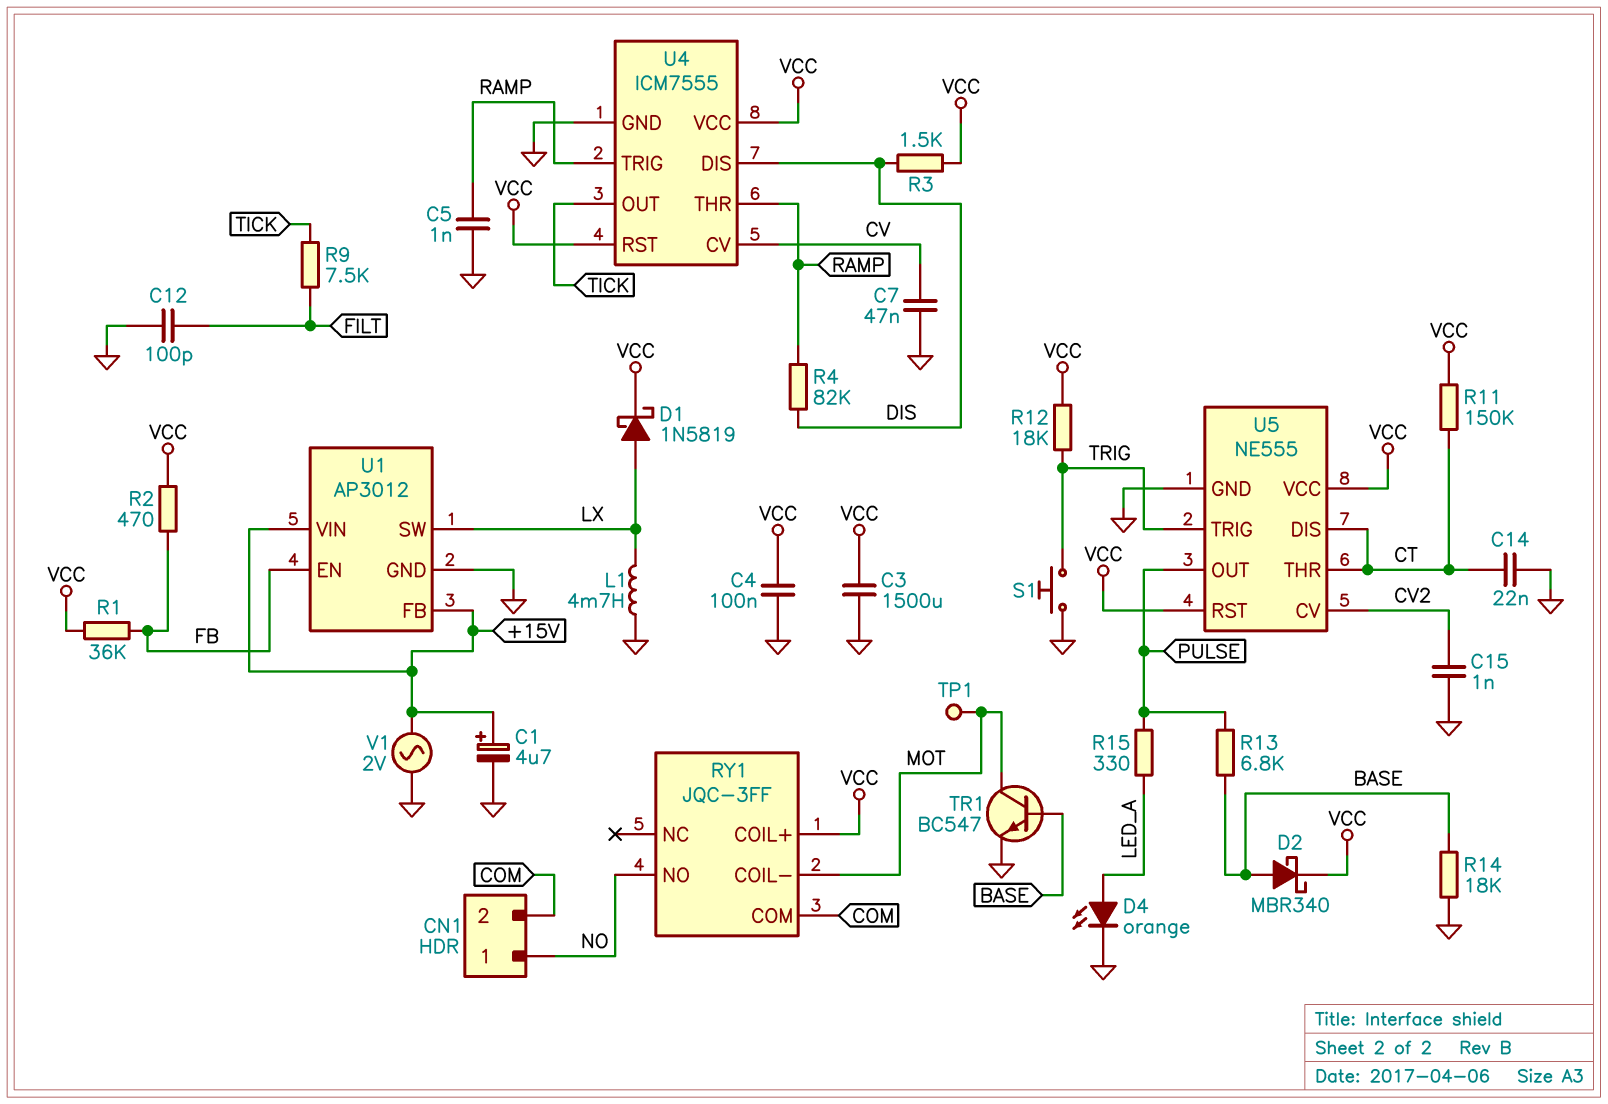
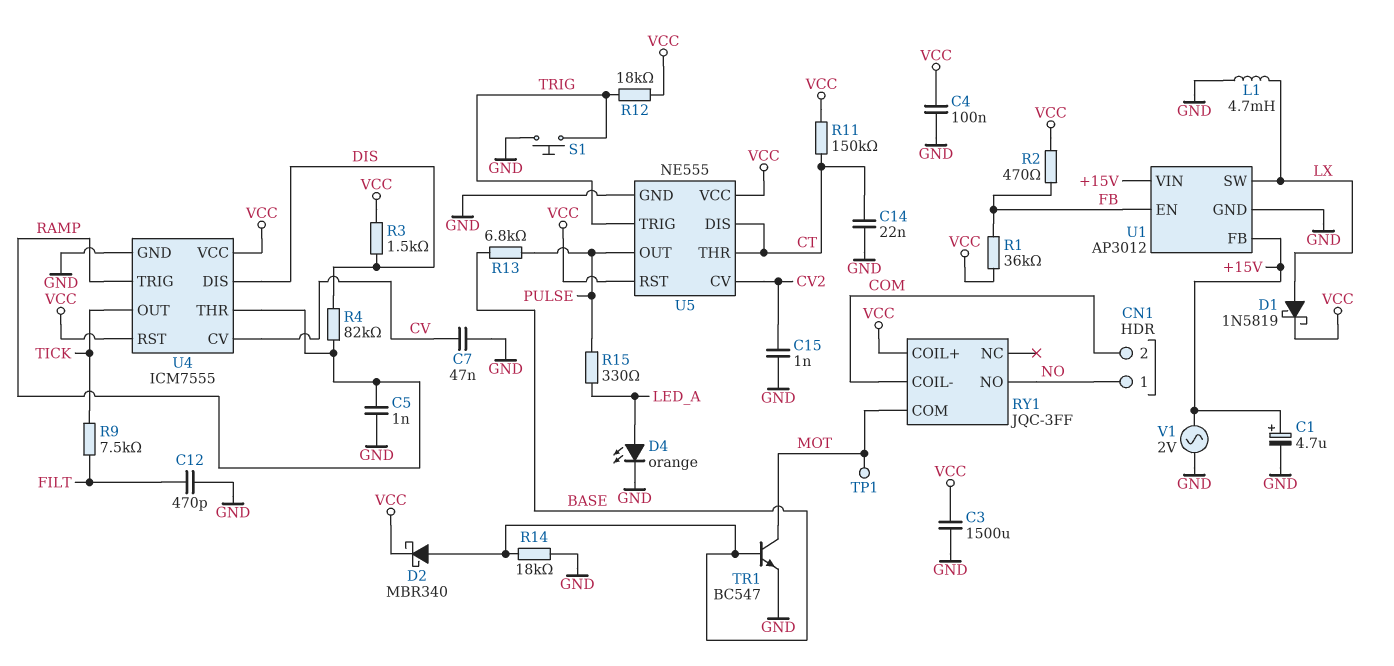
C12: 100pF (FILT, GND) -> 470pF (FILT, GND)
RY1 pin COIL-: MOT -> COM
RY1 pin COM: COM -> MOT

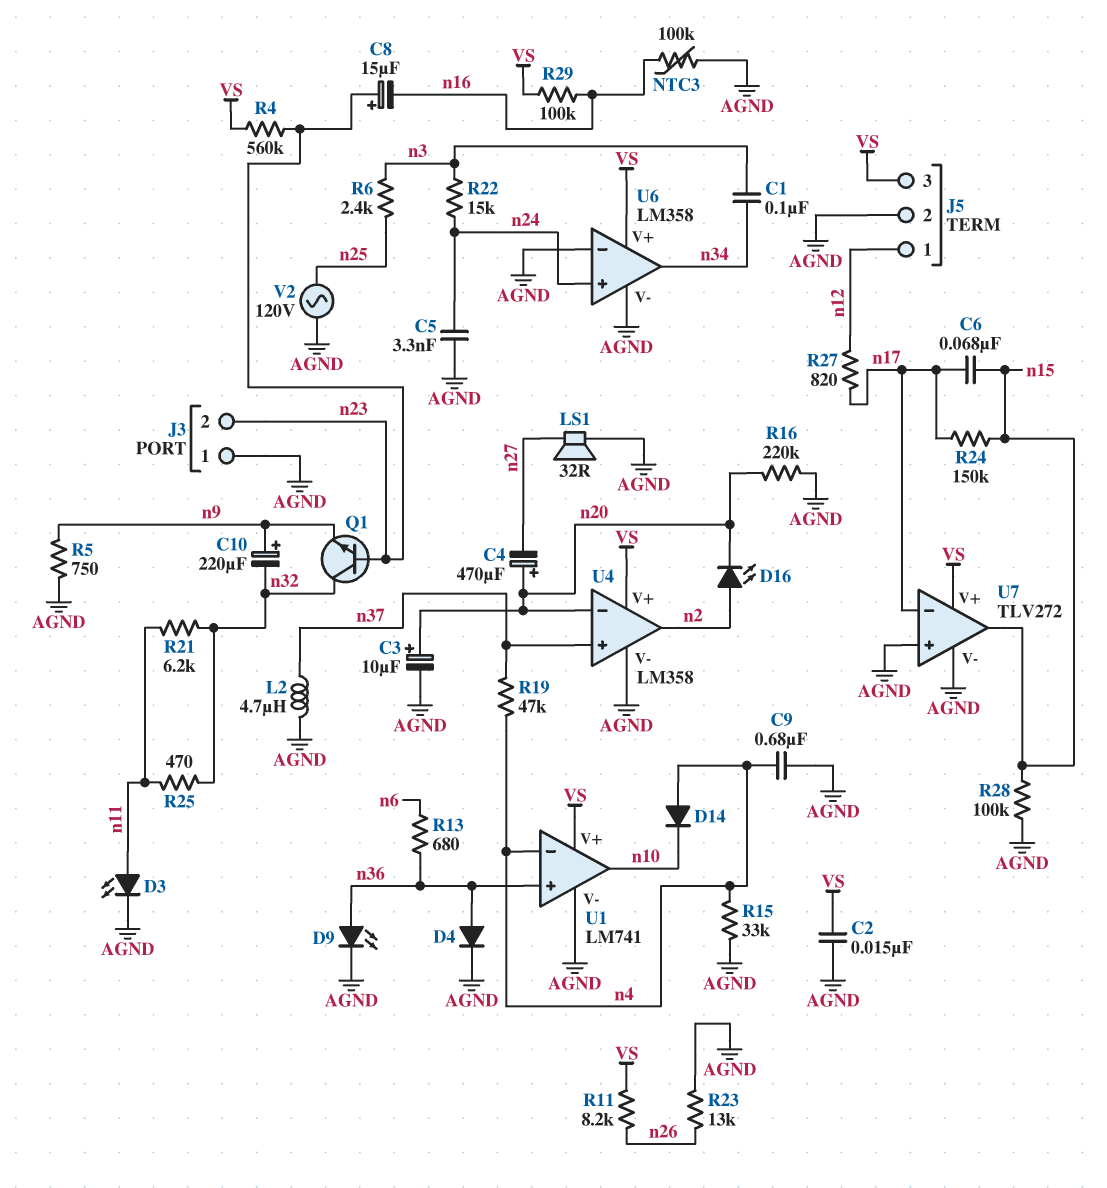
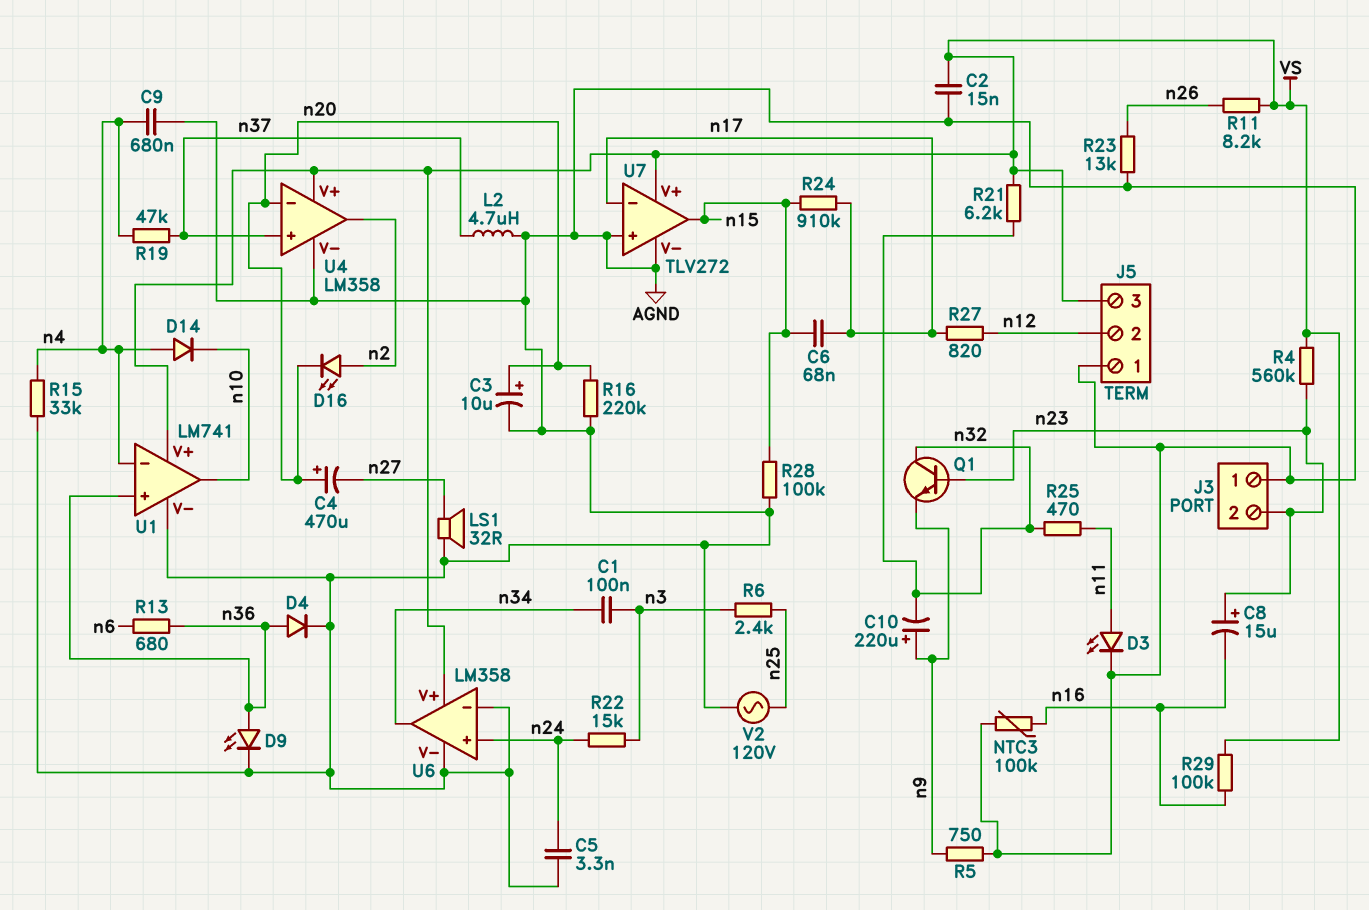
J5 pin 1: n12 -> AGND
J5 pin 2: AGND -> n12
R21: 6.2k (n11, n32) -> 6.2k (VS, n32)
R24: 150k (n15, n17) -> 910k (n15, n17)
------------------------------------------------
Extract the entries in full, exactly as they are, minus the pictures.

C12: 100pF (FILT, GND) -> 470pF (FILT, GND)
RY1 pin COIL-: MOT -> COM
RY1 pin COM: COM -> MOT

J5 pin 1: n12 -> AGND
J5 pin 2: AGND -> n12
R21: 6.2k (n11, n32) -> 6.2k (VS, n32)
R24: 150k (n15, n17) -> 910k (n15, n17)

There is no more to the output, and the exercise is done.